# [YOUR TASK]
A word-for-word copy of the data, with no images, is the required answer.

# [SOURCE DATA]
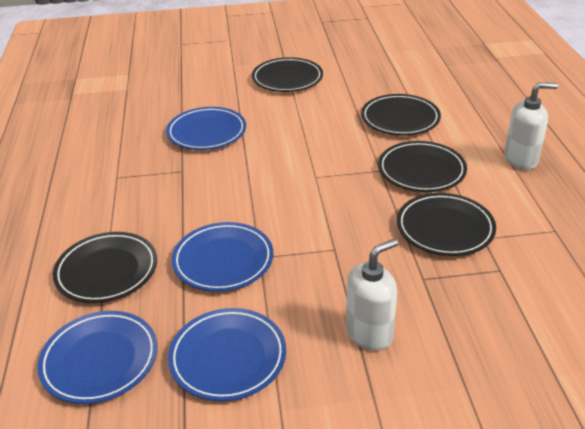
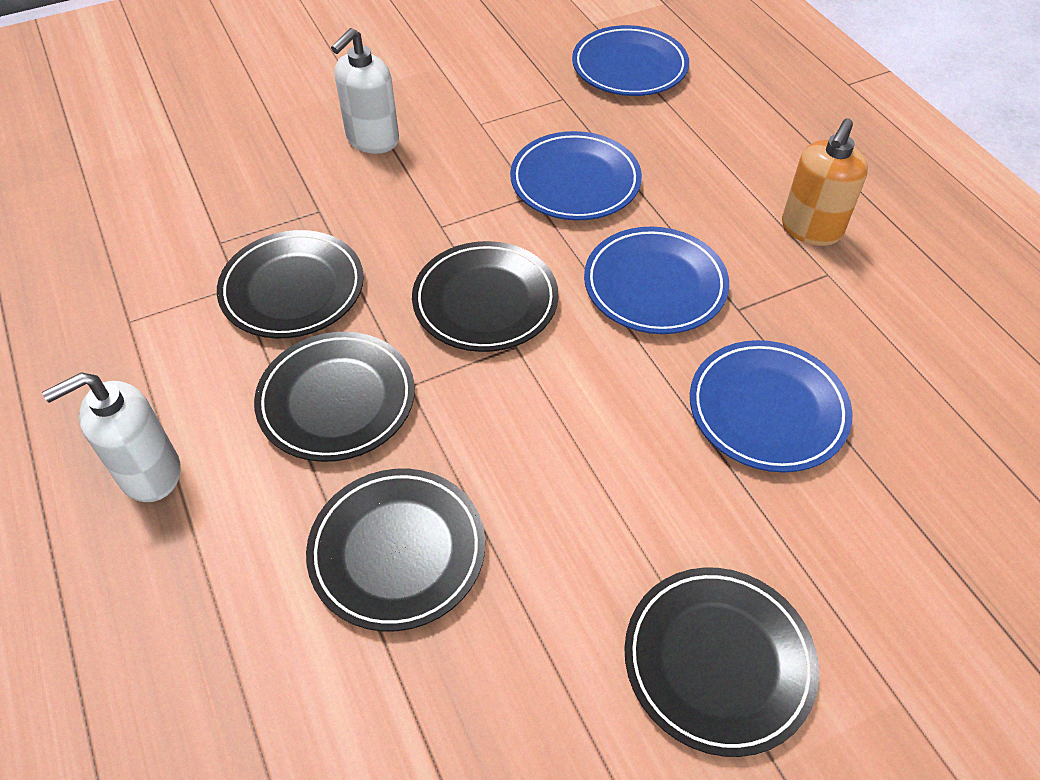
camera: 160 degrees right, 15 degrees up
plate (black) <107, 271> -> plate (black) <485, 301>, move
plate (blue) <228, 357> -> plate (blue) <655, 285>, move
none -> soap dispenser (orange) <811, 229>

# [YOUR RESPONSE]
camera: 160 degrees right, 15 degrees up
plate (black) <107, 271> -> plate (black) <485, 301>, move
plate (blue) <228, 357> -> plate (blue) <655, 285>, move
none -> soap dispenser (orange) <811, 229>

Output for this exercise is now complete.